Task requirements:
Find the lines of the data below that include "point". Report their number only.
━━━━━ Entries supplied
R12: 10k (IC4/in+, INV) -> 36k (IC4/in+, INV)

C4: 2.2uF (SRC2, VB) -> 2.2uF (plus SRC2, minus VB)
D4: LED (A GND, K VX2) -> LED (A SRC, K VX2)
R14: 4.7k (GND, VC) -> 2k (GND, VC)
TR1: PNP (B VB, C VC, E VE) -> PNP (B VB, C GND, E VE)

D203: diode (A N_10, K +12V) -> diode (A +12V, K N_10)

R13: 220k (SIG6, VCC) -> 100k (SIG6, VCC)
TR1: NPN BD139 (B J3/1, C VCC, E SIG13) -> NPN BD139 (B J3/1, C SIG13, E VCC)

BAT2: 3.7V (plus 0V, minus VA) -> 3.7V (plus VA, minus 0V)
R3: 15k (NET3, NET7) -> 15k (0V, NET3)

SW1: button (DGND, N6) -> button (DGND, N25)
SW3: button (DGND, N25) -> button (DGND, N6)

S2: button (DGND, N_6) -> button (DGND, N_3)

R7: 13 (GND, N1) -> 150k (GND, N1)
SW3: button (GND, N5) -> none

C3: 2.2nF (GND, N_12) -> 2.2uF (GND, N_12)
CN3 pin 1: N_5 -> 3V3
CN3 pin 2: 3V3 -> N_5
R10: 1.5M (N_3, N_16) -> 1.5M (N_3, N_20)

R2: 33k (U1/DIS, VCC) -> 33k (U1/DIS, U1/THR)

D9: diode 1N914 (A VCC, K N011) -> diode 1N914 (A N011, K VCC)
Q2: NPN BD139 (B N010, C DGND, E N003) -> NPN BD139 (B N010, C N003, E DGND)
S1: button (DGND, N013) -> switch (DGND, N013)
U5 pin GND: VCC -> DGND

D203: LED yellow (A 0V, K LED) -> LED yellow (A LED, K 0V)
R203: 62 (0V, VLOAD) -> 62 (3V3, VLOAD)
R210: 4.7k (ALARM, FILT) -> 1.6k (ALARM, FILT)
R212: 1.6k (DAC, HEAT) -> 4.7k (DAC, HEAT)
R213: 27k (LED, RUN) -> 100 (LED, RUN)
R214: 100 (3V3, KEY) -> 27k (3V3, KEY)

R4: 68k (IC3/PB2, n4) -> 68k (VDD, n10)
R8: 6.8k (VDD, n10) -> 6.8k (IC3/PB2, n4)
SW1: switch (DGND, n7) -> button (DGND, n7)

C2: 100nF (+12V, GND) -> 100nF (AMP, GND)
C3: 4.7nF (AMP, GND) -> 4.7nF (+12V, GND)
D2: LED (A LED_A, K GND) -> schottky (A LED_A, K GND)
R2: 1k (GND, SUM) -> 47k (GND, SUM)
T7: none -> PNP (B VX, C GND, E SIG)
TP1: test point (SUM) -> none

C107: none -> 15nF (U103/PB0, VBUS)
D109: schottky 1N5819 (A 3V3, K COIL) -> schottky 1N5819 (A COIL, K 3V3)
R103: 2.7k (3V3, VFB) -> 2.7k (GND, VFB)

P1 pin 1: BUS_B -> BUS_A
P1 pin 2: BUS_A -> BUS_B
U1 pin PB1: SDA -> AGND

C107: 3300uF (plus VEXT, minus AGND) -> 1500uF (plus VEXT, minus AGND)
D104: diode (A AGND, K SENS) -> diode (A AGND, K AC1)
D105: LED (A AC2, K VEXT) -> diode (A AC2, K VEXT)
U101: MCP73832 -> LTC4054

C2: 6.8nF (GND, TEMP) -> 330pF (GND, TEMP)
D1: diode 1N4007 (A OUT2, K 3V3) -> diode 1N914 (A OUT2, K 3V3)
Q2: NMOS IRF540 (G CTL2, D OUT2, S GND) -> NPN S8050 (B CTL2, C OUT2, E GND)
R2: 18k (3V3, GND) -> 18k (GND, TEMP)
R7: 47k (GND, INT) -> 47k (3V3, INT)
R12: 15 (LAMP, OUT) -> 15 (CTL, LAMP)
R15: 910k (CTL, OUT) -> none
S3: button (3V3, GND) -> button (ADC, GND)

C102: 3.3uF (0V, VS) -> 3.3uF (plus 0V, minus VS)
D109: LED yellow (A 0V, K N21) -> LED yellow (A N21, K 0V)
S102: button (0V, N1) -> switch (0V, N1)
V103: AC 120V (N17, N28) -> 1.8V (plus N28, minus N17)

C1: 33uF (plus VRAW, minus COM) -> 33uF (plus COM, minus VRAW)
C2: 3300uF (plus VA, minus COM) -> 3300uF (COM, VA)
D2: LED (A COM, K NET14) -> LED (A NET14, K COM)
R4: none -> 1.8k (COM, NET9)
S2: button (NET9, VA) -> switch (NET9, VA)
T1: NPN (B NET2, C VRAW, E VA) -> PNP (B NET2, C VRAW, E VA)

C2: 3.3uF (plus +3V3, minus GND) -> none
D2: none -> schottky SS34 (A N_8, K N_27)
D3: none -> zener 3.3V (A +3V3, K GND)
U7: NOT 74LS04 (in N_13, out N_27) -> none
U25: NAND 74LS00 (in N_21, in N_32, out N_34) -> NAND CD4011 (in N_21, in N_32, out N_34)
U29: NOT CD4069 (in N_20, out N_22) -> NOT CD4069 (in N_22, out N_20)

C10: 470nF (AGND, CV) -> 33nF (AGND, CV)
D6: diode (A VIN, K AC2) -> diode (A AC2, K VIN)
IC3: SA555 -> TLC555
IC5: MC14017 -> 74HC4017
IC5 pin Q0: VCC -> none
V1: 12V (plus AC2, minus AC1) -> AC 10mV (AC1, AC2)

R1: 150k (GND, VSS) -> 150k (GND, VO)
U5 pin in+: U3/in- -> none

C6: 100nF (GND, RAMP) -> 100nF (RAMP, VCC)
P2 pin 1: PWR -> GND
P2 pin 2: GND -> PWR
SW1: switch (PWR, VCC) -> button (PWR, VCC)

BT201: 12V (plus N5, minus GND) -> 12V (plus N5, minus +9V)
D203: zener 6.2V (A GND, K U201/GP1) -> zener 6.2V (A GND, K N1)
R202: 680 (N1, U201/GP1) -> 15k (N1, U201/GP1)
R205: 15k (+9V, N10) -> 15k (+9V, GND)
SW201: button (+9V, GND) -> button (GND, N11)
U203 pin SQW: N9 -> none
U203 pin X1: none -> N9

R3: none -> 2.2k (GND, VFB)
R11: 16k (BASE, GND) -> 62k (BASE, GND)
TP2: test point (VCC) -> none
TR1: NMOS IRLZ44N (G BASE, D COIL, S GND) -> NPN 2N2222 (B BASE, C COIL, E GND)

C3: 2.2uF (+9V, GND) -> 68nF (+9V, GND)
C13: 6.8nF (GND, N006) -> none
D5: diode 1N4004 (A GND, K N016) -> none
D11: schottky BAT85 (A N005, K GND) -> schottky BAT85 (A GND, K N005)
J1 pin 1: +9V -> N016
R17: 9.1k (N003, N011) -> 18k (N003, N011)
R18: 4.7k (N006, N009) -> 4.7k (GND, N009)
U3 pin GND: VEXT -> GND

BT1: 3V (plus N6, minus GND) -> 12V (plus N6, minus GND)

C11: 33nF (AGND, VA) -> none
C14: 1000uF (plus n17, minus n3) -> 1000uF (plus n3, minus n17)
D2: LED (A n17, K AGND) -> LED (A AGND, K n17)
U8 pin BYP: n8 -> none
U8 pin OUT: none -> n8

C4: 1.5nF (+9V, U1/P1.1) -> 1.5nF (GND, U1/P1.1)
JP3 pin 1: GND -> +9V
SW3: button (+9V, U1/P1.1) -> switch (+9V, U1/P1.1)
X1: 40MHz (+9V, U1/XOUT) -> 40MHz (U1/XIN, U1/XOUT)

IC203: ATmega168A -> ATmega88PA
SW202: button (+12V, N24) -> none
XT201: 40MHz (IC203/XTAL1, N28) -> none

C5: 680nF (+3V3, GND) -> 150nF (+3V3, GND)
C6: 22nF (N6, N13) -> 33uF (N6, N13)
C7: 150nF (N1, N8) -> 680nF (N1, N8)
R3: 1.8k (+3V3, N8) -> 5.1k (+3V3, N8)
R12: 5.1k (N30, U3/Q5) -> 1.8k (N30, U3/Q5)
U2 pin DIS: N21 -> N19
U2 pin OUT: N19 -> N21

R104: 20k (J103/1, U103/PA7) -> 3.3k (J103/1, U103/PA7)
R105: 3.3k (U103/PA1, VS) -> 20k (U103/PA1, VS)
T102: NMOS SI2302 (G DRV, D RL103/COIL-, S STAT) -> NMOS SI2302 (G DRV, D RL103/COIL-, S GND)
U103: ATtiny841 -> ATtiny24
━━━━━━━━━━
Written answer:
2